**What needs to be done**: For each line below that includes the string "purple", show the whole line.

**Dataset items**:
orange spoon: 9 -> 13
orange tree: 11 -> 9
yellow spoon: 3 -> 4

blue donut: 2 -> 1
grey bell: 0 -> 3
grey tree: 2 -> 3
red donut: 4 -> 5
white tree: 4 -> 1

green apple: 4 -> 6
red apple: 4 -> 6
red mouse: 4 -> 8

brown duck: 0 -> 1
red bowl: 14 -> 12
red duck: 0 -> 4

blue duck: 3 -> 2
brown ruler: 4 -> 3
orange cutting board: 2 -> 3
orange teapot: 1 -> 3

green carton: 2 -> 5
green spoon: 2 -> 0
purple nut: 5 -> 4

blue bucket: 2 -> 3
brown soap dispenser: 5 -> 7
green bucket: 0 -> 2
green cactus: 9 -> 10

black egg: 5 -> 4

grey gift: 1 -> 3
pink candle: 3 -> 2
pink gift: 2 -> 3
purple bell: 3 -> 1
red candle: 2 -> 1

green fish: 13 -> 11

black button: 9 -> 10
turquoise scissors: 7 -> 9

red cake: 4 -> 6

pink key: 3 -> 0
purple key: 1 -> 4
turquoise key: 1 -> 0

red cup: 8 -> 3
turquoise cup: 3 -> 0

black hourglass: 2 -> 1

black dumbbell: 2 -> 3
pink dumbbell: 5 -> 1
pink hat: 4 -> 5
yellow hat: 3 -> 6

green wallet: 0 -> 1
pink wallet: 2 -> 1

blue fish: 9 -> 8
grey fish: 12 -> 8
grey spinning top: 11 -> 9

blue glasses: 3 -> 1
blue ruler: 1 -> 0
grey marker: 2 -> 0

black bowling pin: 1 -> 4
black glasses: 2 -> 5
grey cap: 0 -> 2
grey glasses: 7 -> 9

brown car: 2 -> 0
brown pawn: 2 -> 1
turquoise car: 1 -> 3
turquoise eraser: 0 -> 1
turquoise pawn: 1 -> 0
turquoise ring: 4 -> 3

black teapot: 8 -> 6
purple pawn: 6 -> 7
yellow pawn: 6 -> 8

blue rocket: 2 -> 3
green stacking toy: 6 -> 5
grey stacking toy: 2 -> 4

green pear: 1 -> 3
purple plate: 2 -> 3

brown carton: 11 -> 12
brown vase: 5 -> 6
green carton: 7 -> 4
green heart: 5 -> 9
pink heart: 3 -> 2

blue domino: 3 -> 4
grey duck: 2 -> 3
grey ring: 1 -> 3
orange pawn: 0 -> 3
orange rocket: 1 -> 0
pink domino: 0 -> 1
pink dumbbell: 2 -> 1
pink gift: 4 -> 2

**Exercise answer**:
purple nut: 5 -> 4
purple bell: 3 -> 1
purple key: 1 -> 4
purple pawn: 6 -> 7
purple plate: 2 -> 3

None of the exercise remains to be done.